[Change listing data]
= Beginning of Section =

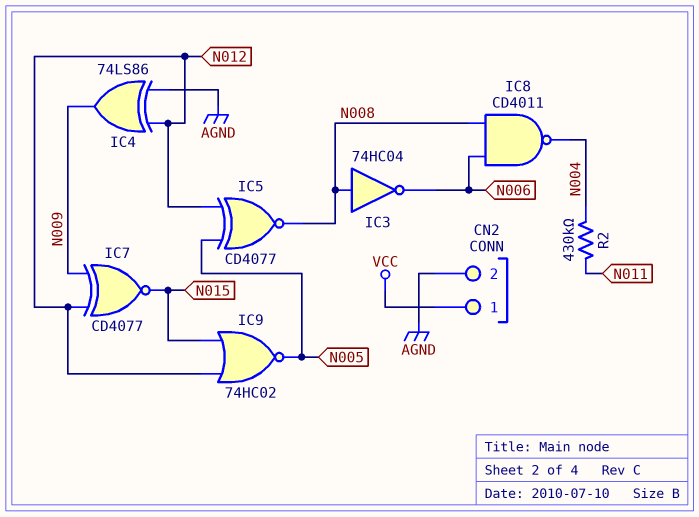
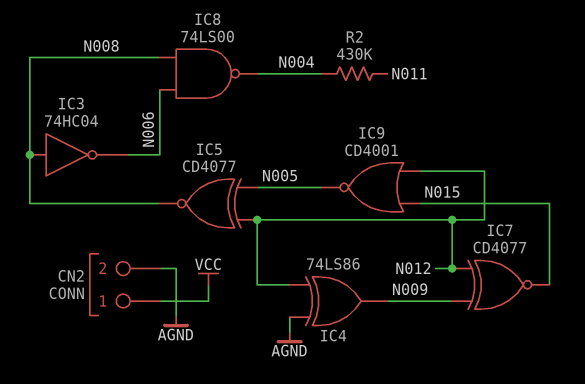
IC8: NAND CD4011 (in N006, in N008, out N004) -> NAND 74LS00 (in N006, in N008, out N004)
IC9: NOR 74HC02 (in N012, in N015, out N005) -> NOR CD4001 (in N012, in N015, out N005)

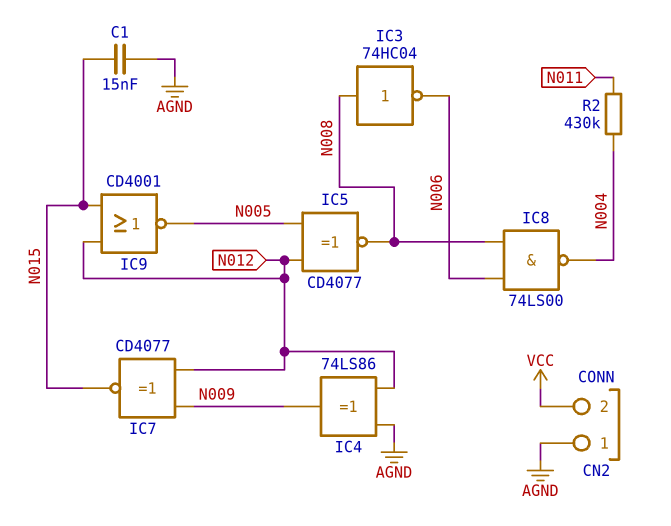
C1: none -> 15nF (AGND, N015)
CN2 pin 1: VCC -> AGND
CN2 pin 2: AGND -> VCC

= End of Section =

- What you have to do
Once the pictures are set aside, restate the remaining data above exactly.

- Response area
IC8: NAND CD4011 (in N006, in N008, out N004) -> NAND 74LS00 (in N006, in N008, out N004)
IC9: NOR 74HC02 (in N012, in N015, out N005) -> NOR CD4001 (in N012, in N015, out N005)

C1: none -> 15nF (AGND, N015)
CN2 pin 1: VCC -> AGND
CN2 pin 2: AGND -> VCC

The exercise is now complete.